• _GOAL OF THE EXERCISE_:
Each record below is to be output unchanged, and any picture is to be dropped.

• _RECORDED INFORMATION_:
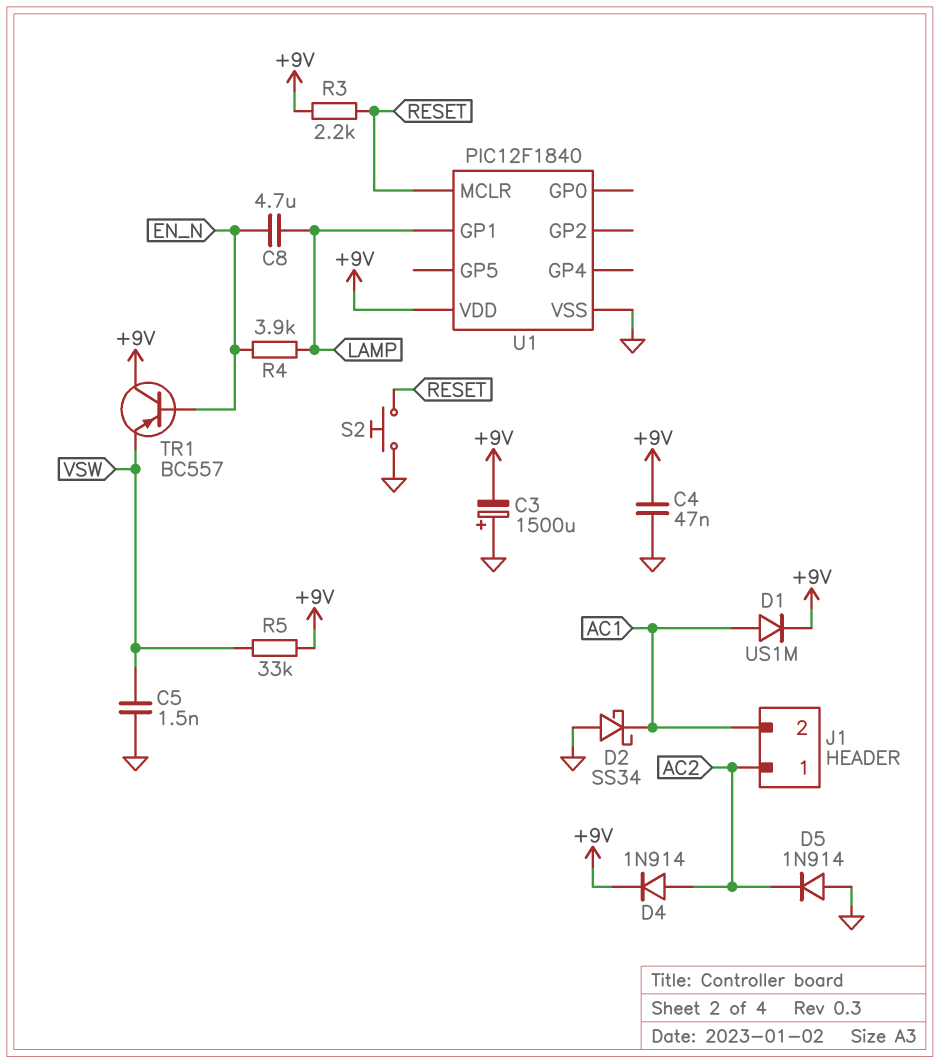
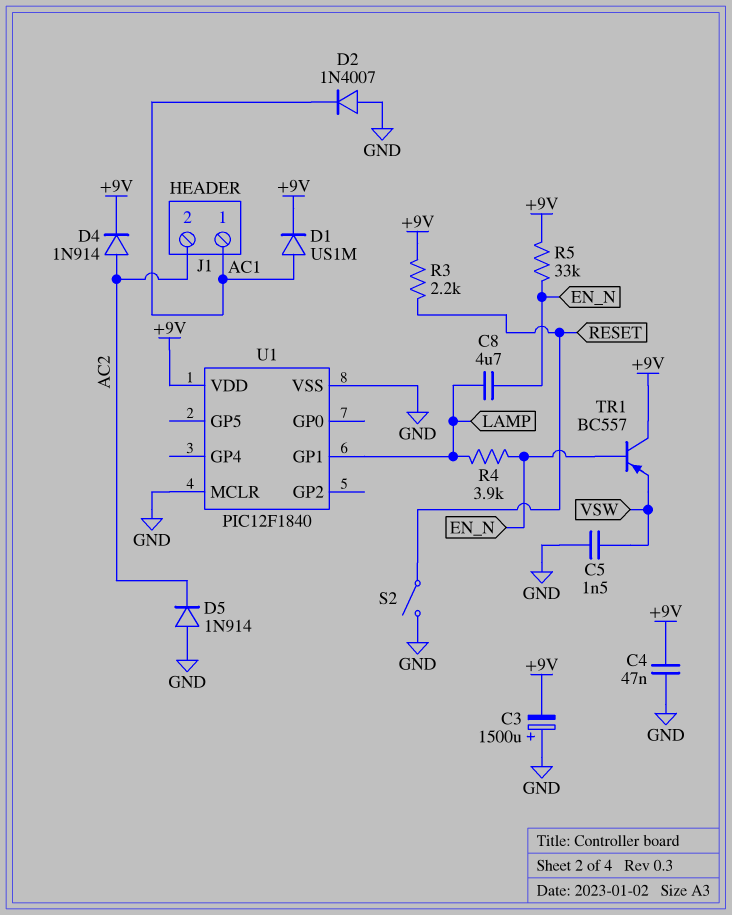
D2: schottky SS34 (A GND, K AC1) -> diode 1N4007 (A GND, K AC1)
J1 pin 1: AC2 -> AC1
J1 pin 2: AC1 -> AC2
R5: 33k (+9V, VSW) -> 33k (+9V, EN_N)
S2: button (GND, RESET) -> switch (GND, RESET)
U1 pin MCLR: RESET -> GND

• _YOUR SOLUTION_:
D2: schottky SS34 (A GND, K AC1) -> diode 1N4007 (A GND, K AC1)
J1 pin 1: AC2 -> AC1
J1 pin 2: AC1 -> AC2
R5: 33k (+9V, VSW) -> 33k (+9V, EN_N)
S2: button (GND, RESET) -> switch (GND, RESET)
U1 pin MCLR: RESET -> GND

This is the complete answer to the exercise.